§ **Information given**:
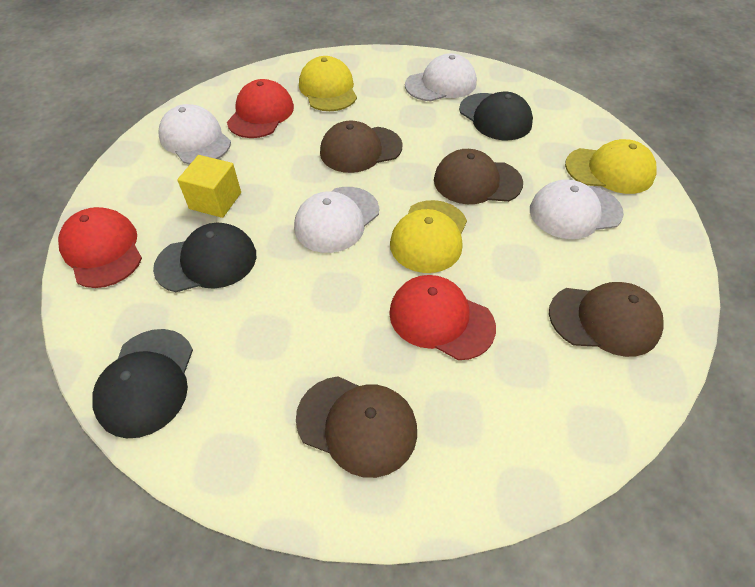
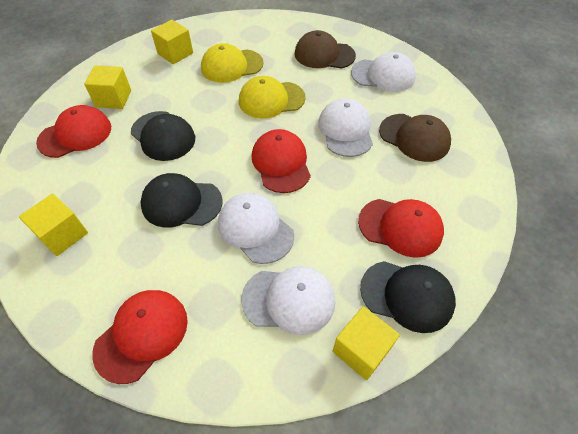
brown cap: 4 -> 2
red cap: 3 -> 4
yellow cap: 3 -> 2
yellow cube: 1 -> 4

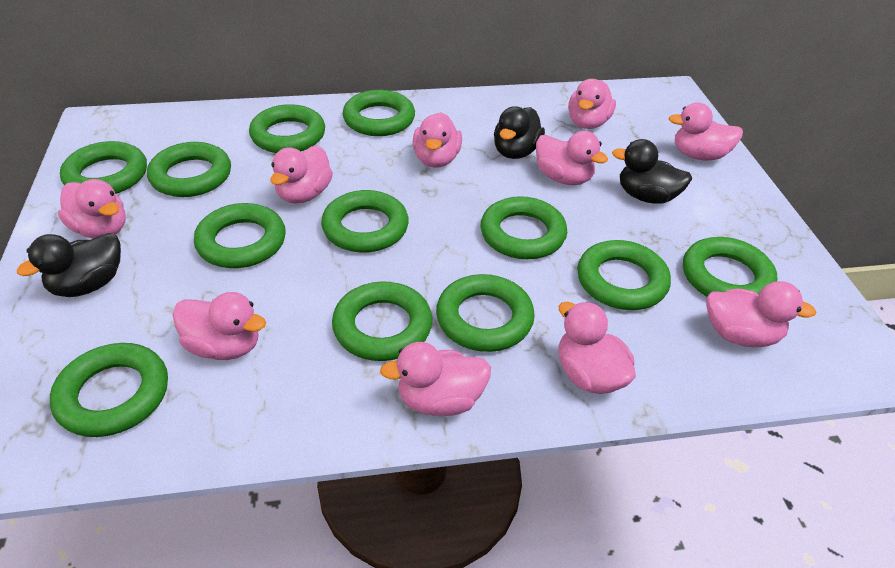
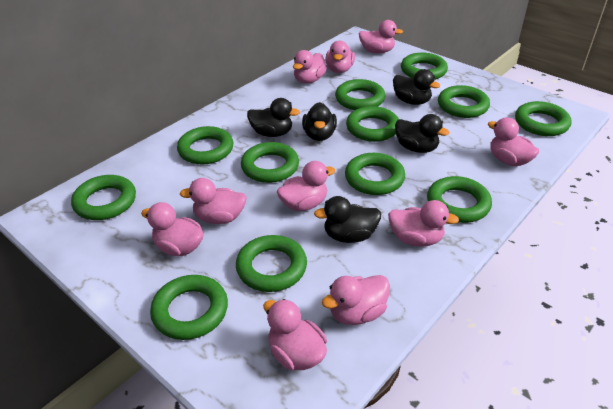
black duck: 3 -> 5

§ **Exercise prompt**: Retype every record above exactly as written, but leave out the pictures.

§ **Exercise result**:
brown cap: 4 -> 2
red cap: 3 -> 4
yellow cap: 3 -> 2
yellow cube: 1 -> 4

black duck: 3 -> 5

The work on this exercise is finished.